**EXERCISE REQUIREMENTS**
Copy out exactly the stretch of the listing below that begins at the line containing "(457, 181) = (316, 294): none" and ends at the line containing "(637, 204) = (284, 158): turquoise", and copy nothing outside it.

**RECORDS FOR THIS EXERCISE**
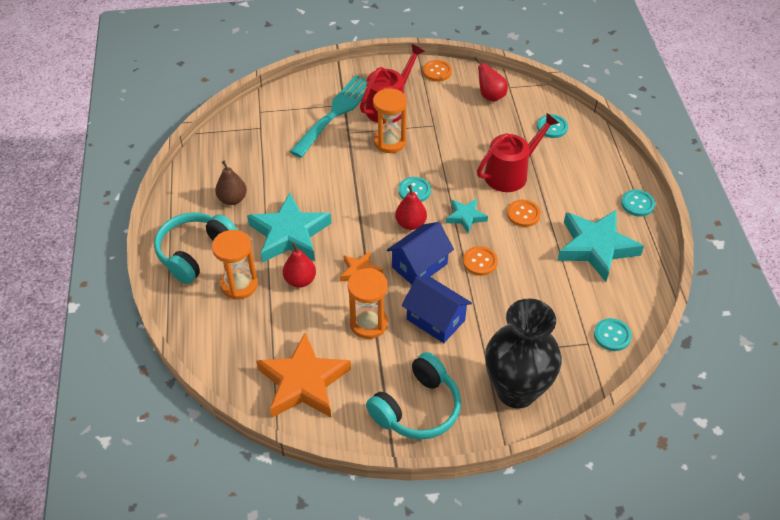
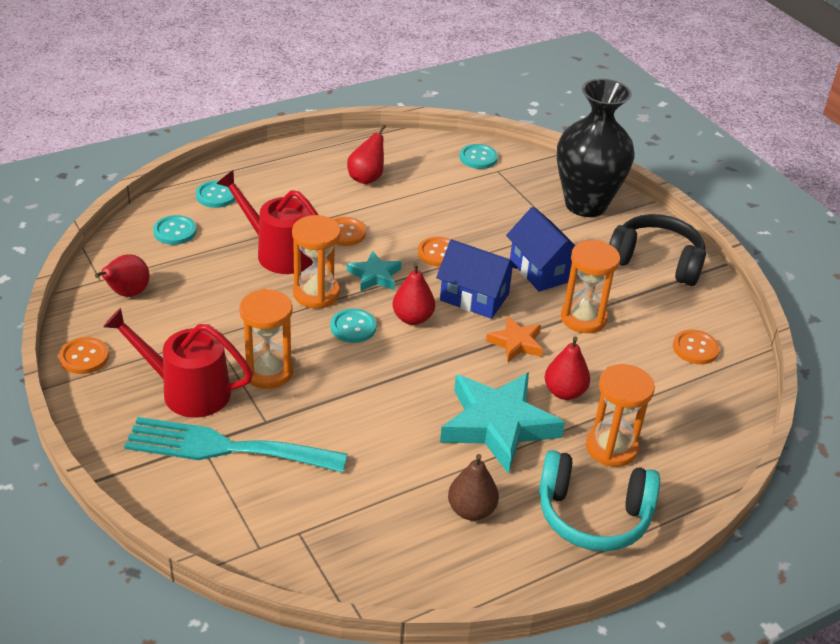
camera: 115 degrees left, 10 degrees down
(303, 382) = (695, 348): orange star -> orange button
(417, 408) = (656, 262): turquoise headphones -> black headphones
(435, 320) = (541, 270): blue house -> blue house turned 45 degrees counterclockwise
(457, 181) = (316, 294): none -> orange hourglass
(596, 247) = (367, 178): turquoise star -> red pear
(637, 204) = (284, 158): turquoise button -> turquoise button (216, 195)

==

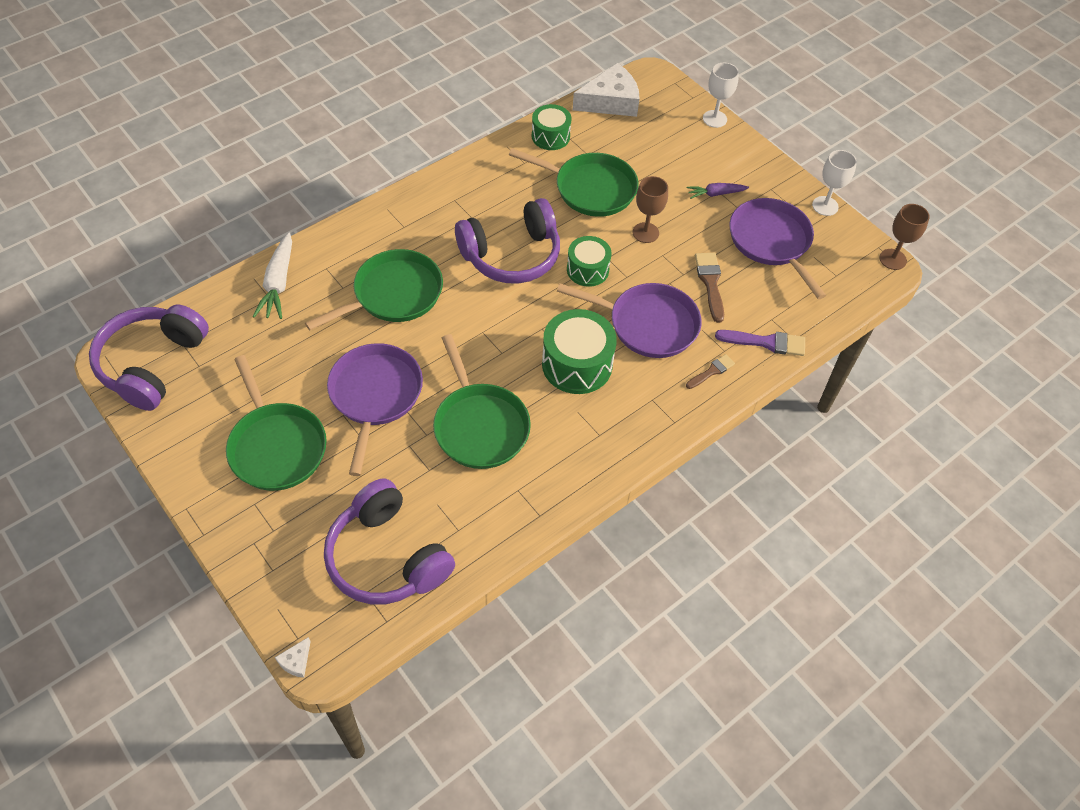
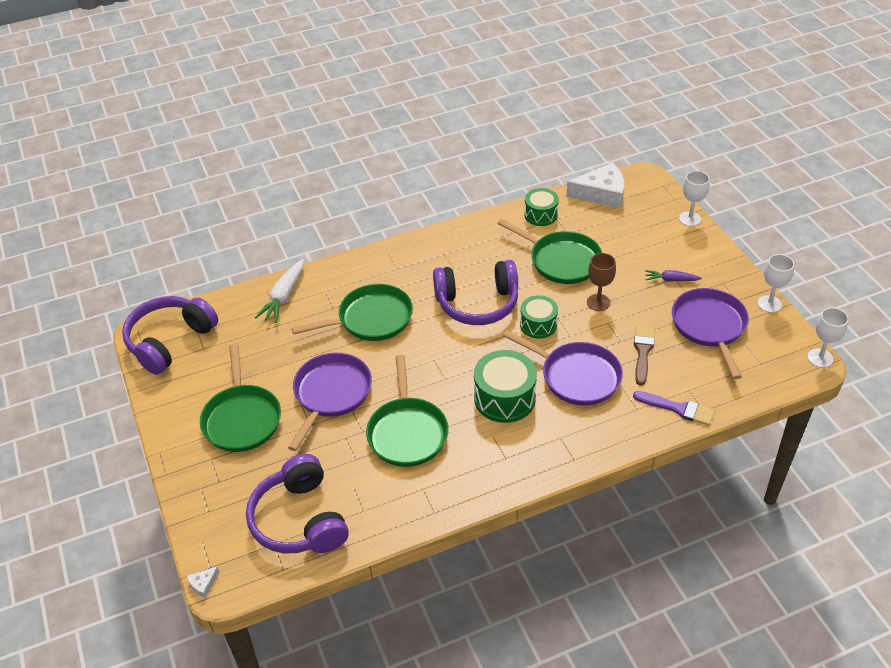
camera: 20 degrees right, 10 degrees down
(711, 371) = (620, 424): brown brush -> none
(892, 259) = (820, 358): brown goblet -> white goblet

**FINISHED TASK**
(457, 181) = (316, 294): none -> orange hourglass
(596, 247) = (367, 178): turquoise star -> red pear
(637, 204) = (284, 158): turquoise button -> turquoise button (216, 195)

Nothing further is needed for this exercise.